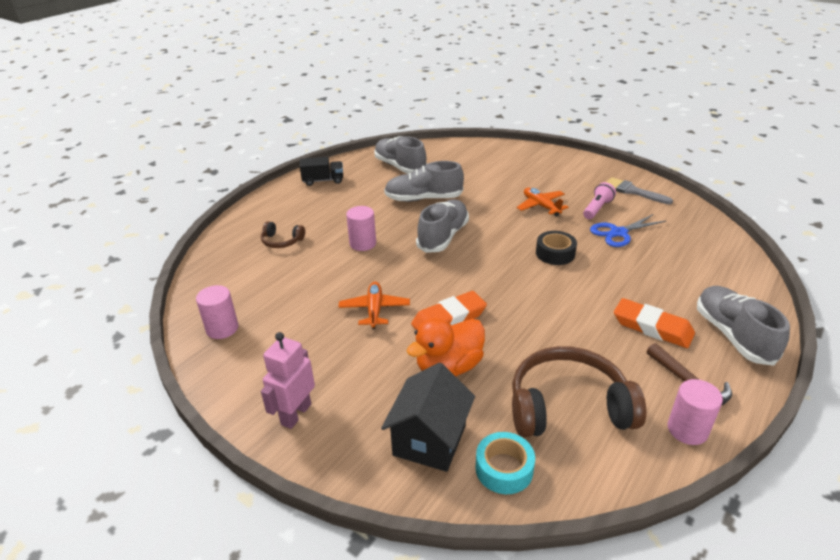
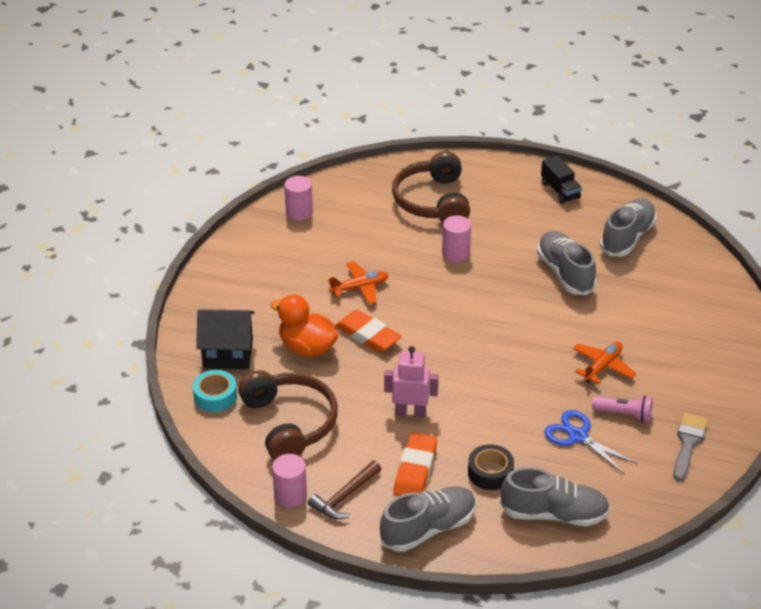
camera: 70 degrees right, 5 degrees up
brown headphones [261,221,305,248] -> brown headphones [392,151,470,223], size x2.07
pink robot [261,332,315,429] -> pink robot moved to [384,346,439,418]
grey shoe [416,200,469,253] -> grey shoe moved to [500,467,610,526]
black tape [536,231,577,265] -> black tape moved to [468,444,514,490]

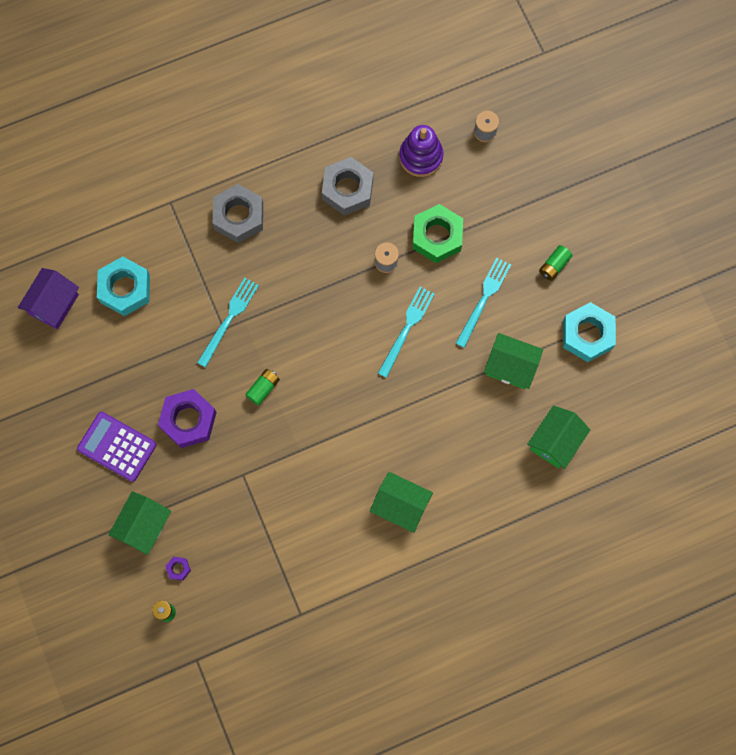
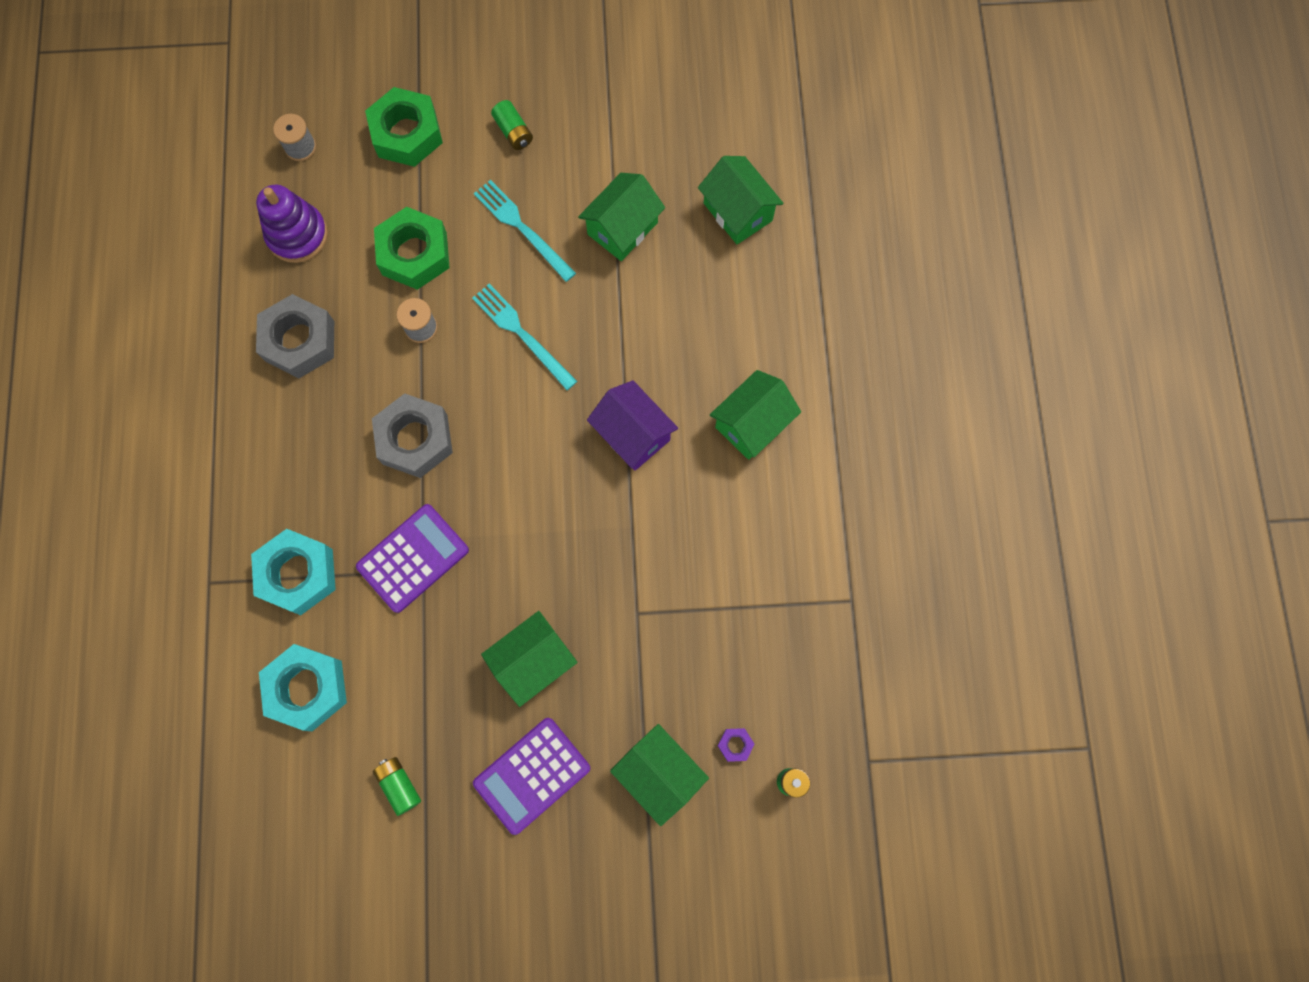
camera: 70 degrees left, 0 degrees up
purple house [18,268,79,330] -> purple house moved to [587,380,678,470]
purple nut [158,389,217,448] -> green house [481,611,578,707]
turquoise fork [197,278,259,368] -> purple calculator [356,504,469,613]
grey nut [213,184,263,243] -> grey nut moved to [372,393,453,478]
green battery [245,369,280,406] -> green battery moved to [373,757,421,816]
turquoise nut [563,302,616,362] -> turquoise nut moved to [251,529,336,615]
none -> green nut [365,87,443,167]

----

:: EXERCISE REQUIREMENTS ::
This task calls for the lines from the line containing "grey shoe [416,200,469,253]" through the end of the listing, set down exactly and only, with pictures omitted.

:: SOLUTION ::
grey shoe [416,200,469,253] -> grey shoe moved to [500,467,610,526]
black tape [536,231,577,265] -> black tape moved to [468,444,514,490]

camera: 70 degrees left, 0 degrees up
purple house [18,268,79,330] -> purple house moved to [587,380,678,470]
purple nut [158,389,217,448] -> green house [481,611,578,707]
turquoise fork [197,278,259,368] -> purple calculator [356,504,469,613]
grey nut [213,184,263,243] -> grey nut moved to [372,393,453,478]
green battery [245,369,280,406] -> green battery moved to [373,757,421,816]
turquoise nut [563,302,616,362] -> turquoise nut moved to [251,529,336,615]
none -> green nut [365,87,443,167]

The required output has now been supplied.